(Dataset items)
- Opening Delimiter -

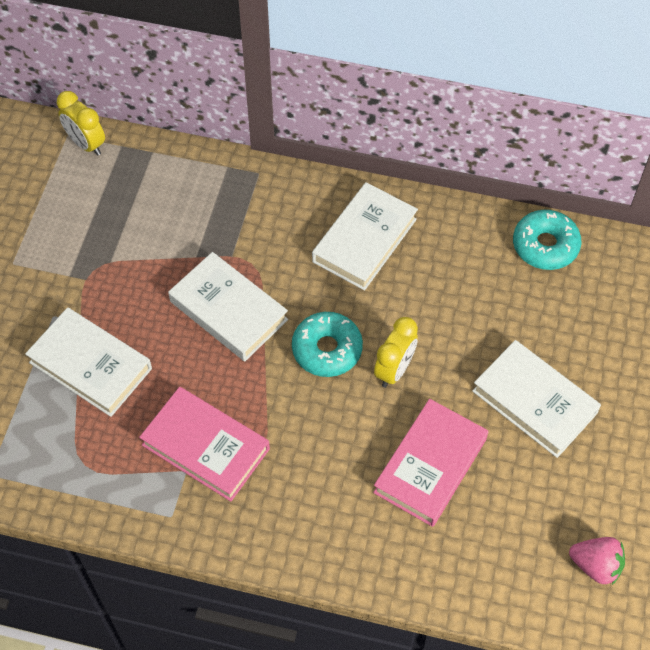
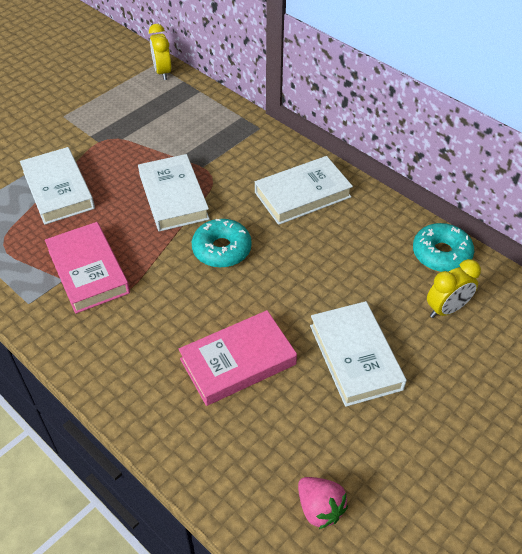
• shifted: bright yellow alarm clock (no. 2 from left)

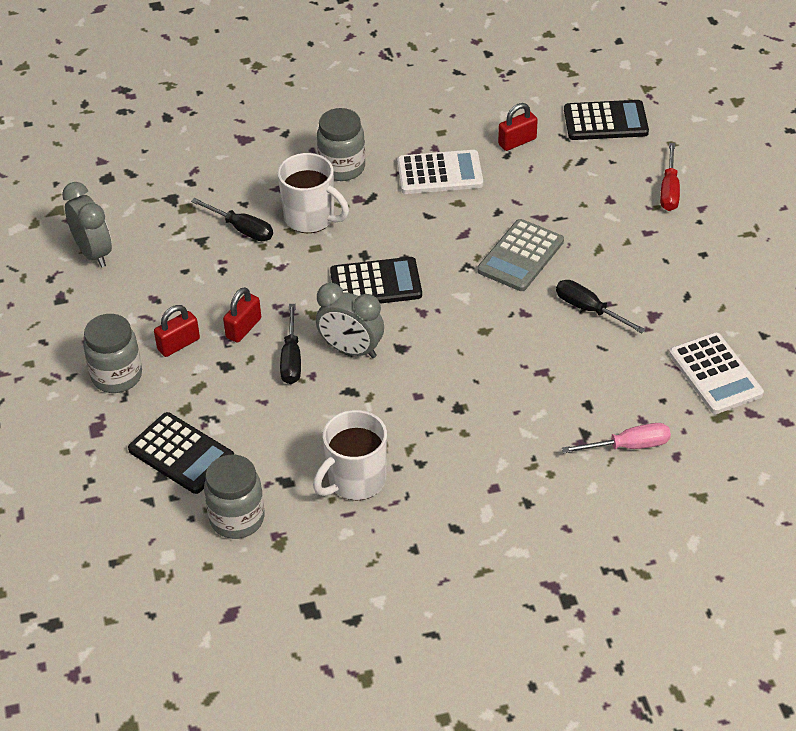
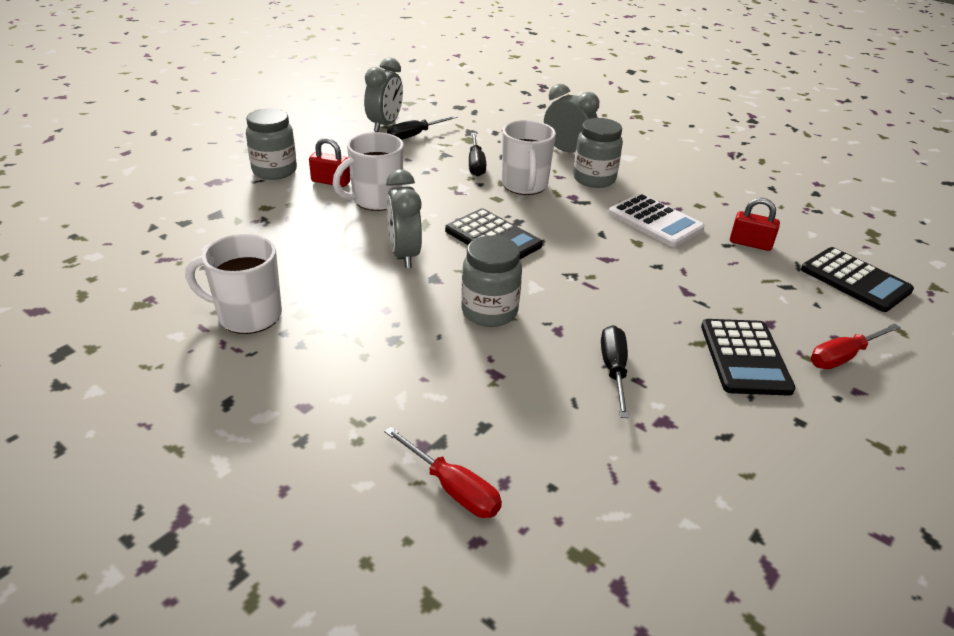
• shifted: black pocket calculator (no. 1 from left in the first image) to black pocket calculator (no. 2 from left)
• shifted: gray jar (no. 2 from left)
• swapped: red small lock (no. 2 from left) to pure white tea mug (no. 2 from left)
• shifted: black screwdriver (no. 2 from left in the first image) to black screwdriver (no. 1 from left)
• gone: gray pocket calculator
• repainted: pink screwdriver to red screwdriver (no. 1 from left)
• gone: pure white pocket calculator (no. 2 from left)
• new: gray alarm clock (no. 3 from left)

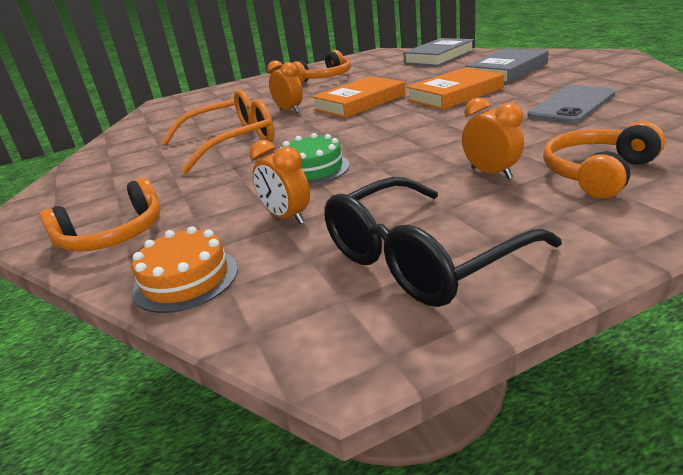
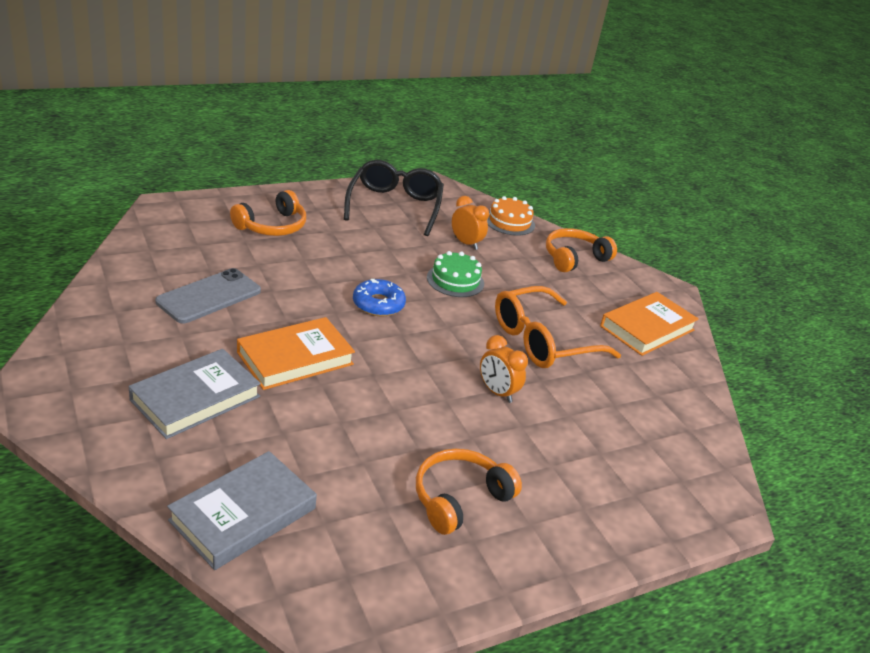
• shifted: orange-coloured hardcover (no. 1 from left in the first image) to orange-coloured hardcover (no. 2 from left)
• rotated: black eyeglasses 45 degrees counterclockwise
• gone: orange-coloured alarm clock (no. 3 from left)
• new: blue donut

- Closing Delimiter -

What you are asked to do: Write the lines out verbatim, from the one with "hardcover (no. 2 from left)" through the last line of the entries, and stop there.

Output for this task:
• shifted: orange-coloured hardcover (no. 1 from left in the first image) to orange-coloured hardcover (no. 2 from left)
• rotated: black eyeglasses 45 degrees counterclockwise
• gone: orange-coloured alarm clock (no. 3 from left)
• new: blue donut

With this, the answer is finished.